Return the data below unchanged, without images.

*** Opening of DATA ***

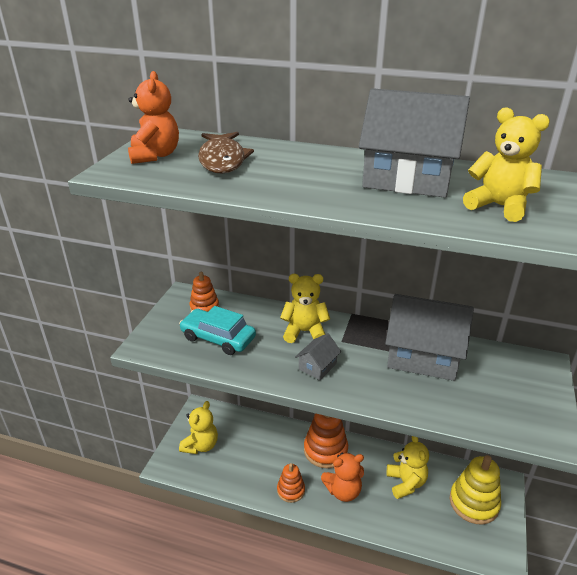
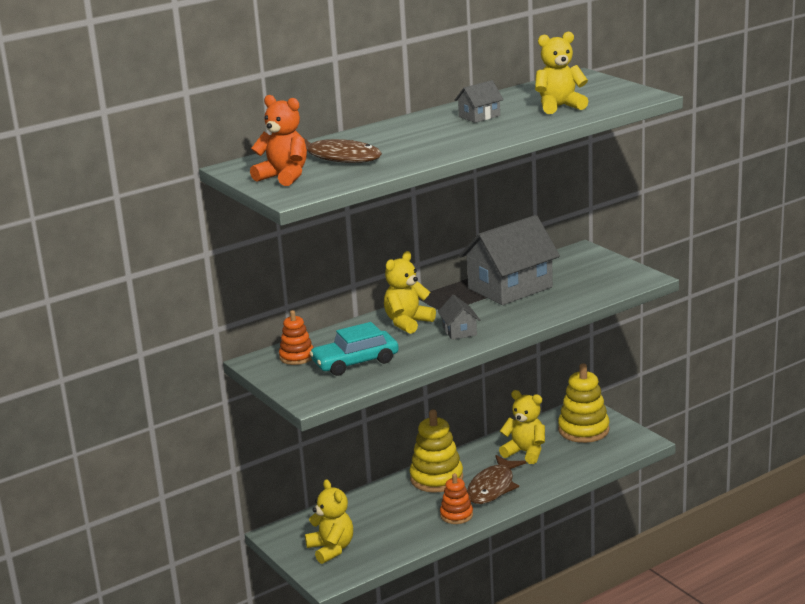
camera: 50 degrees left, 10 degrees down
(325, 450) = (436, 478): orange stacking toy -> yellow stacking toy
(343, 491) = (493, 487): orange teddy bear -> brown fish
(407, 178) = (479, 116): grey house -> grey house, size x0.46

*** Close of DATA ***

> _RESPONSE_:
camera: 50 degrees left, 10 degrees down
(325, 450) = (436, 478): orange stacking toy -> yellow stacking toy
(343, 491) = (493, 487): orange teddy bear -> brown fish
(407, 178) = (479, 116): grey house -> grey house, size x0.46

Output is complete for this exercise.